■ **To do**
Whenever the word "purple" appears in a line of the listing, copy that line.

■ **Listed records**
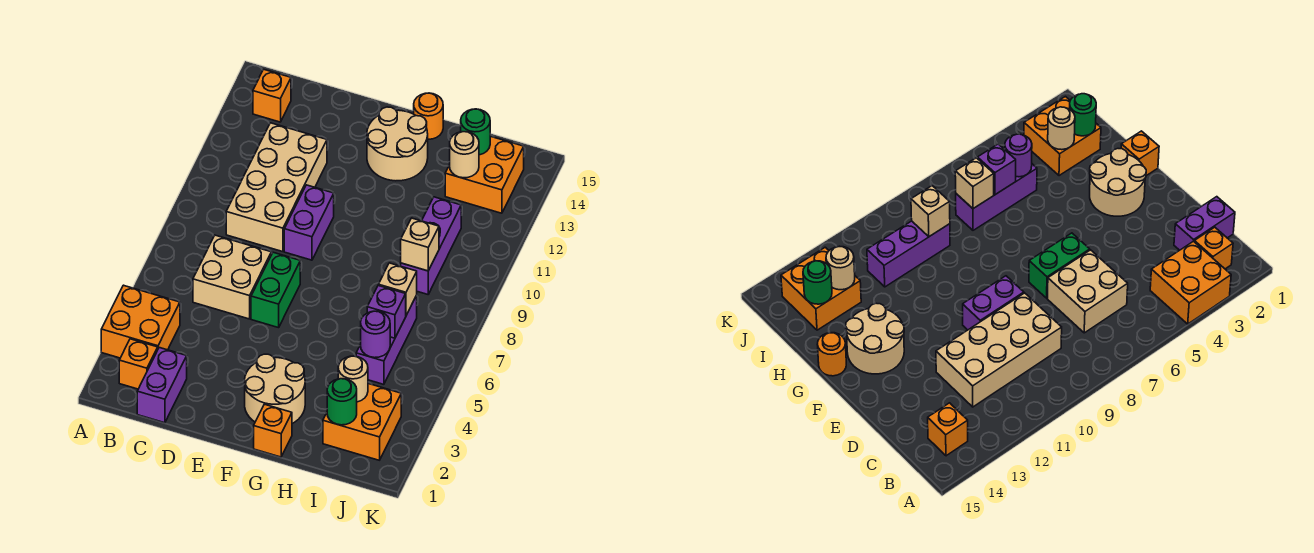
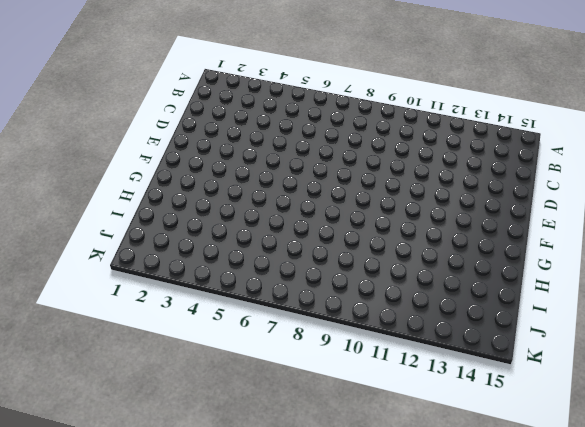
none -> orange brick A3:B4 level 1
none -> orange brick B2 level 1
none -> orange brick B14 level 1

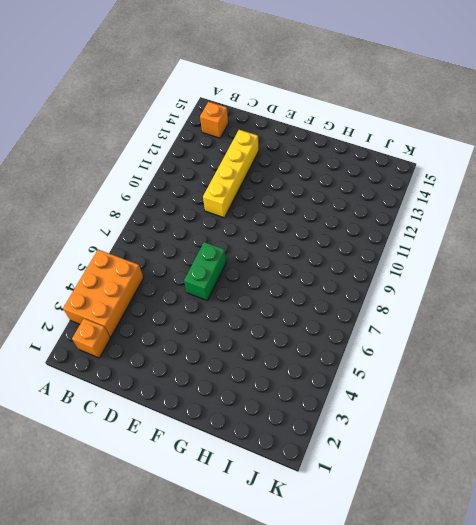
orange brick A3:B5 level 1 -> orange brick A3:B4 level 1
yellow brick D10:D13 level 1 -> tan brick C9:D12 level 1
none -> purple brick C1:C2 level 1
none -> tan brick C6:D7 level 1
none -> purple brick E9:E10 level 1

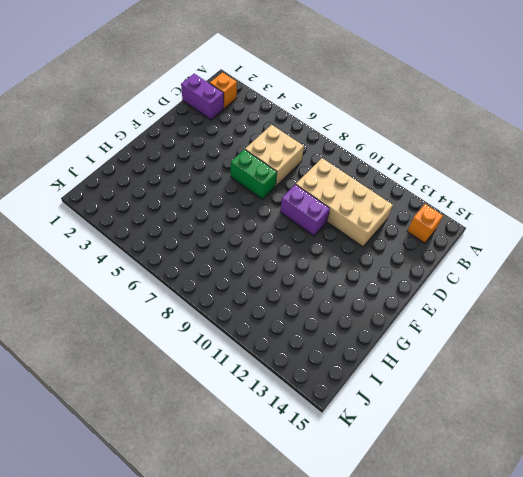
none -> orange brick A3:B4 level 1
none -> tan round brick F2:G3 level 1
none -> tan round brick F13:G14 level 1

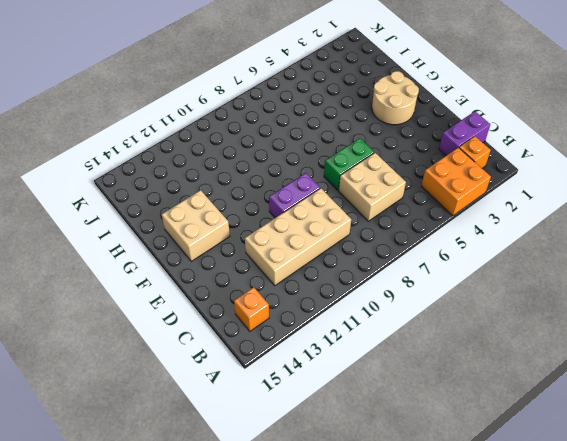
tan brick F13:G14 level 1 -> tan round brick F13:G14 level 1
none -> orange brick G1 level 1
none -> orange round brick G15 level 1
none -> orange brick I2:J3 level 1

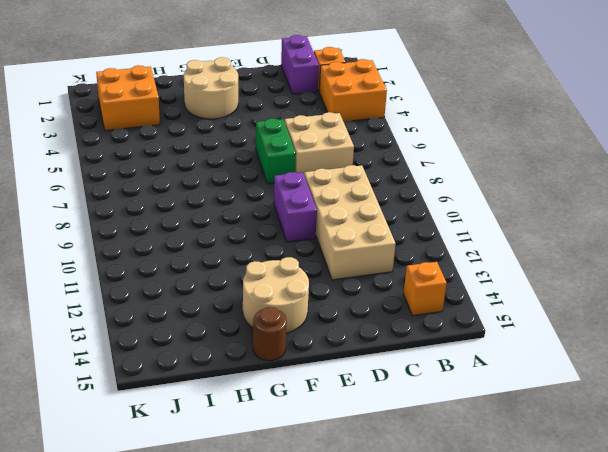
brown round brick G15 level 1 -> orange round brick G15 level 1
none -> orange brick G1 level 1
none -> purple brick I5:I7 level 1
none -> purple brick I9:I11 level 1

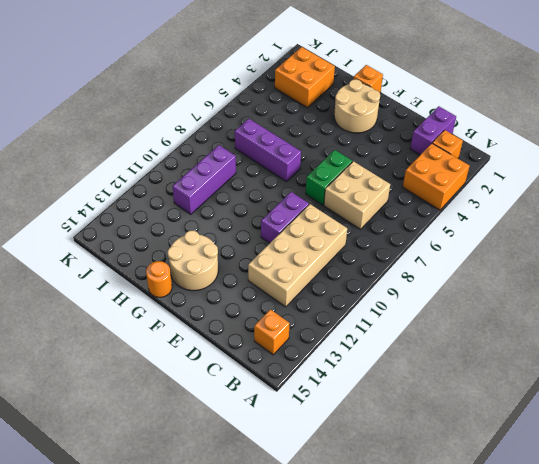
purple brick G7:I7 level 1 -> purple brick I5:I7 level 1
none -> orange brick I13:J14 level 1
none -> green round brick I2 level 2
none -> tan round brick I3 level 2

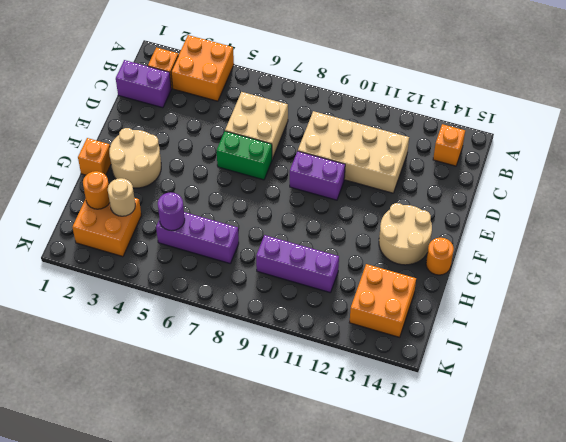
orange round brick I2 level 2 -> green round brick I2 level 2
none -> purple brick I6 level 2
none -> tan brick I7 level 2
none -> tan brick I9 level 2

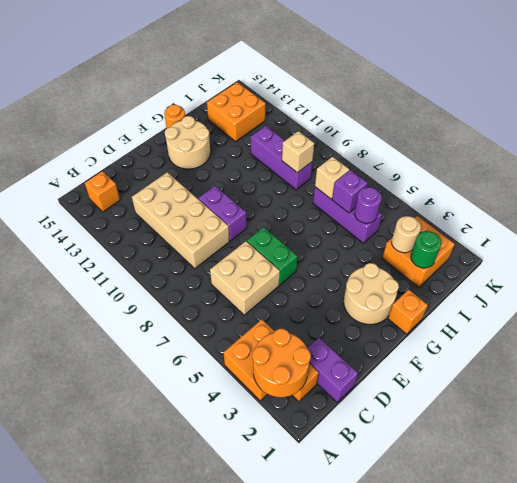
orange round brick A2:B3 level 2 -> none
none -> tan round brick I13 level 2
none -> green round brick I14 level 2

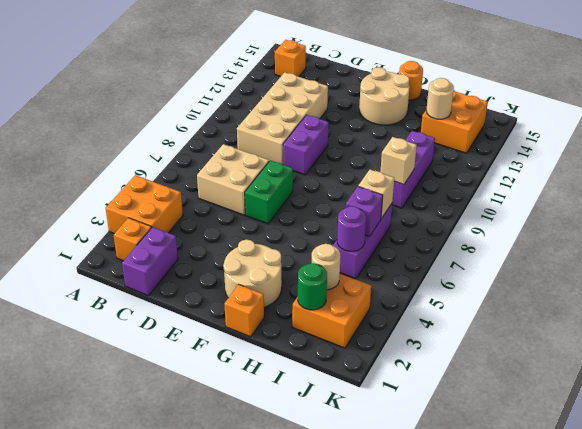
none -> green round brick I14 level 2

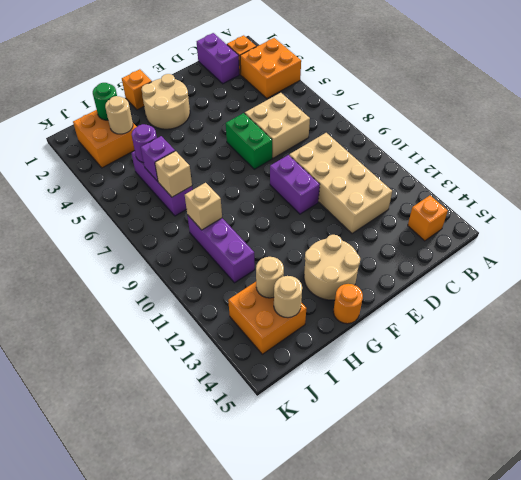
tan round brick I14 level 2 -> green round brick I14 level 2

■ **Exercise result**
none -> purple brick C1:C2 level 1
none -> purple brick E9:E10 level 1
none -> purple brick I5:I7 level 1
none -> purple brick I9:I11 level 1
purple brick G7:I7 level 1 -> purple brick I5:I7 level 1
none -> purple brick I6 level 2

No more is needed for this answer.